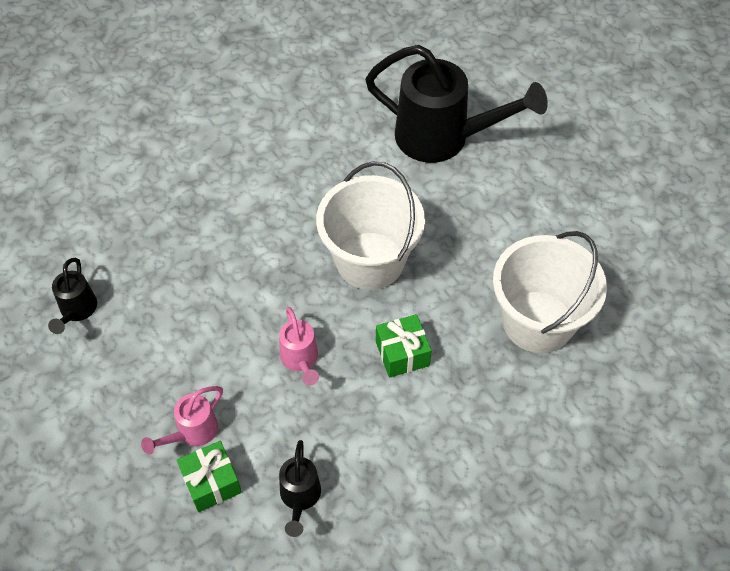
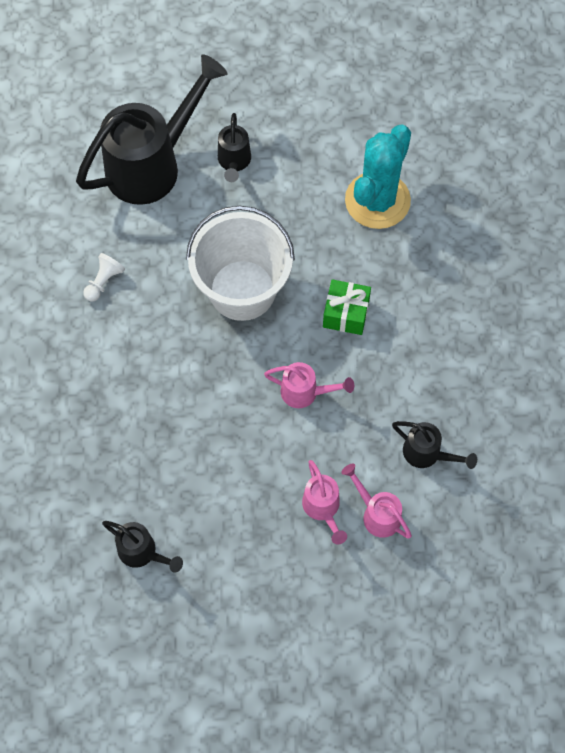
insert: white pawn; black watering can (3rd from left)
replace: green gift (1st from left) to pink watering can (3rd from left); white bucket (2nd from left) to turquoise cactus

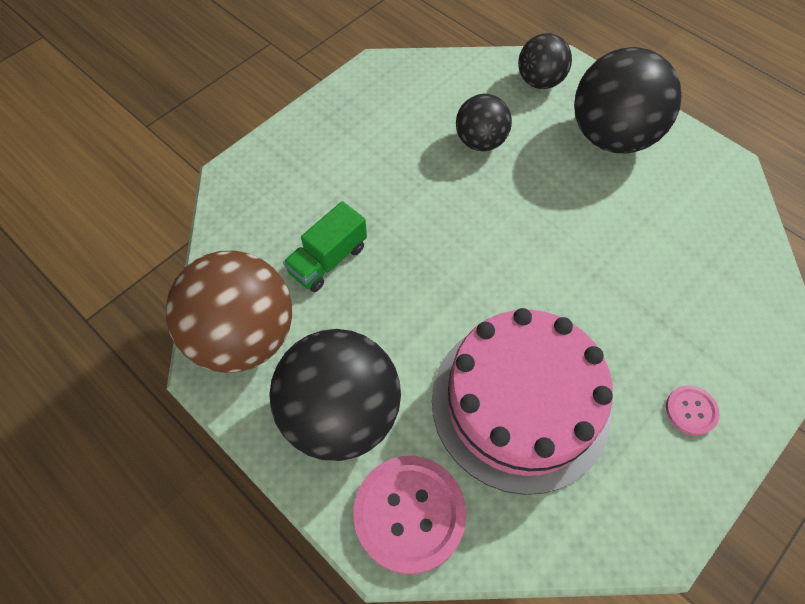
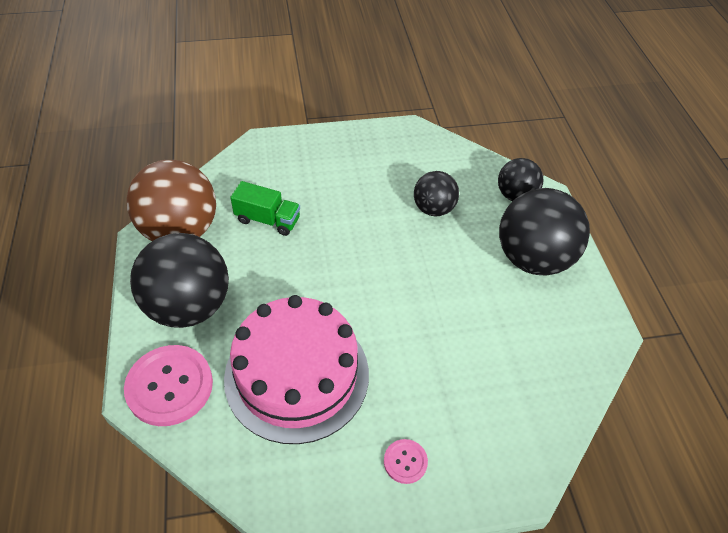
rotate: green truck 150 degrees counterclockwise

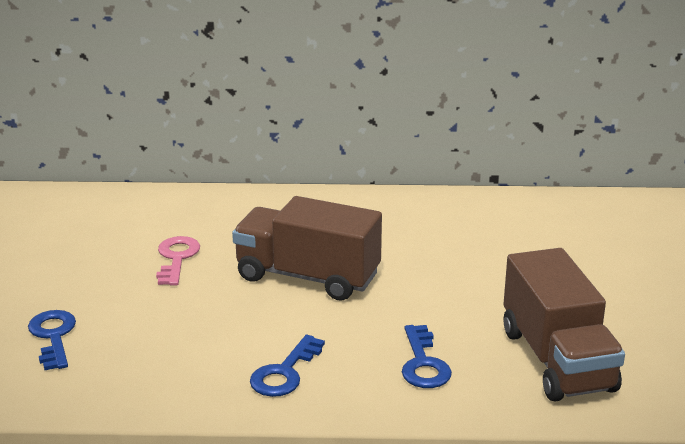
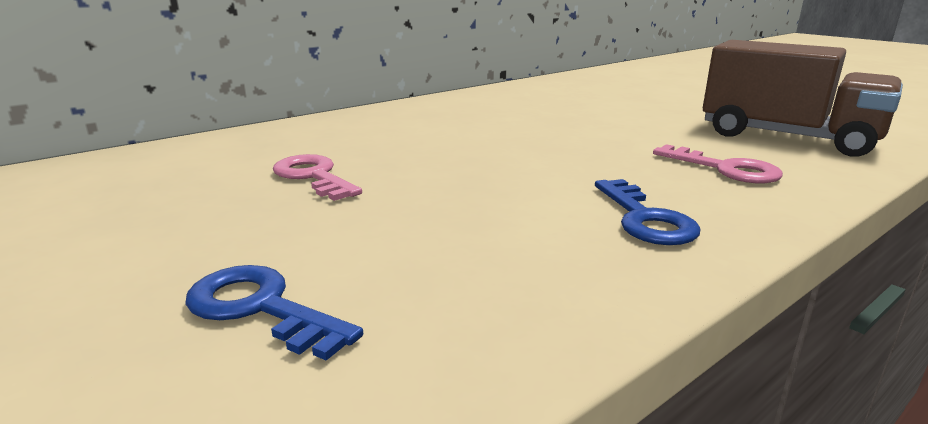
delete: brown truck (1st from left)
recolor: blue key (3rd from left) to pink key (2nd from left)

What to do »
Return the records above exactly as written, but without any of the pictures.

Solution to this problem »
insert: white pawn; black watering can (3rd from left)
replace: green gift (1st from left) to pink watering can (3rd from left); white bucket (2nd from left) to turquoise cactus

rotate: green truck 150 degrees counterclockwise

delete: brown truck (1st from left)
recolor: blue key (3rd from left) to pink key (2nd from left)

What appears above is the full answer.